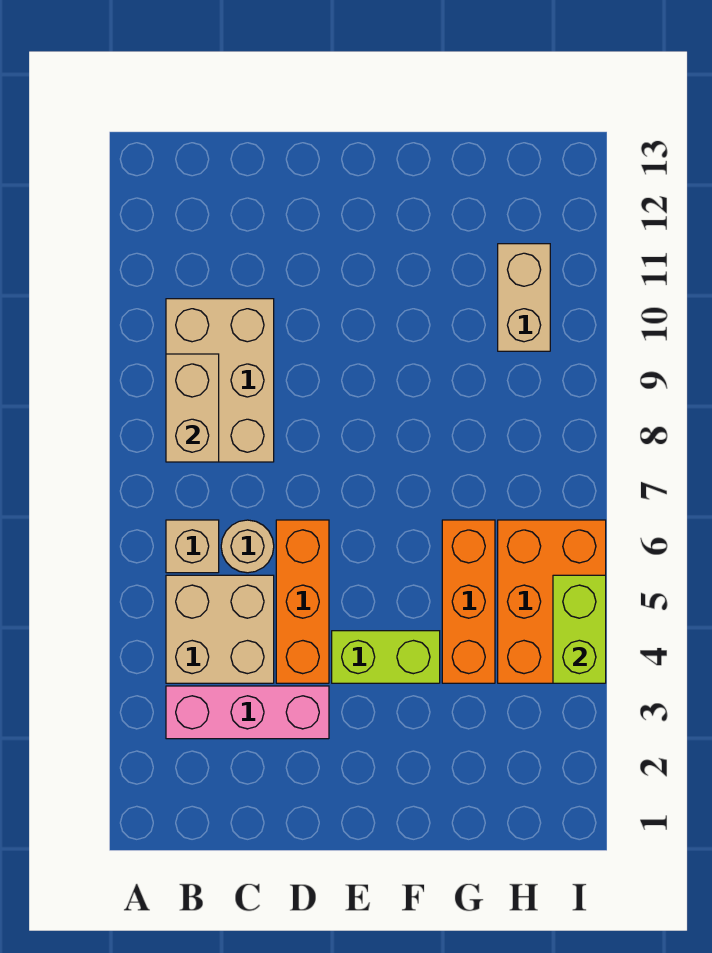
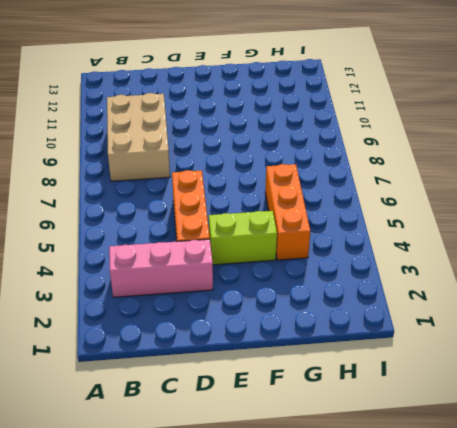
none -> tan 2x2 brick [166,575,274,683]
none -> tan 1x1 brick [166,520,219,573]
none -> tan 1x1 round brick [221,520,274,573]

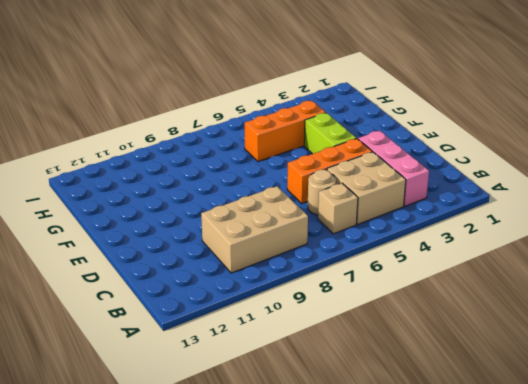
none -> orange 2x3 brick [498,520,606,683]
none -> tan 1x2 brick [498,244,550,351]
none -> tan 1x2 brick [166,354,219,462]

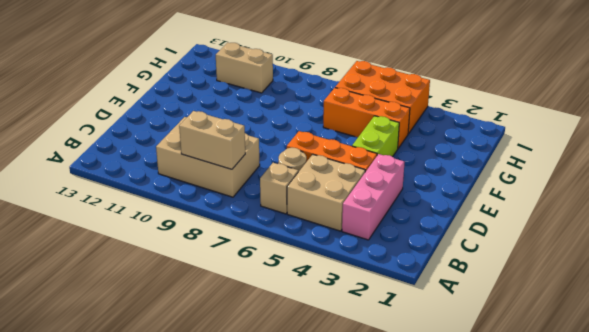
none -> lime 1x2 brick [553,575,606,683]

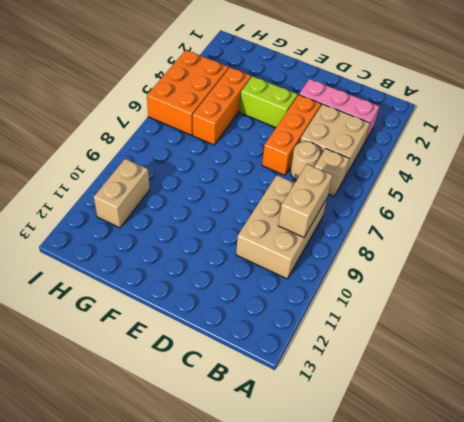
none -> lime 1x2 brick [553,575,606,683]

ABOUT THIS EXERCISE:
Write out all of the data above exactly, pictures excluded.

ANSWER BOX:
none -> tan 2x2 brick [166,575,274,683]
none -> tan 1x1 brick [166,520,219,573]
none -> tan 1x1 round brick [221,520,274,573]

none -> orange 2x3 brick [498,520,606,683]
none -> tan 1x2 brick [498,244,550,351]
none -> tan 1x2 brick [166,354,219,462]

none -> lime 1x2 brick [553,575,606,683]

none -> lime 1x2 brick [553,575,606,683]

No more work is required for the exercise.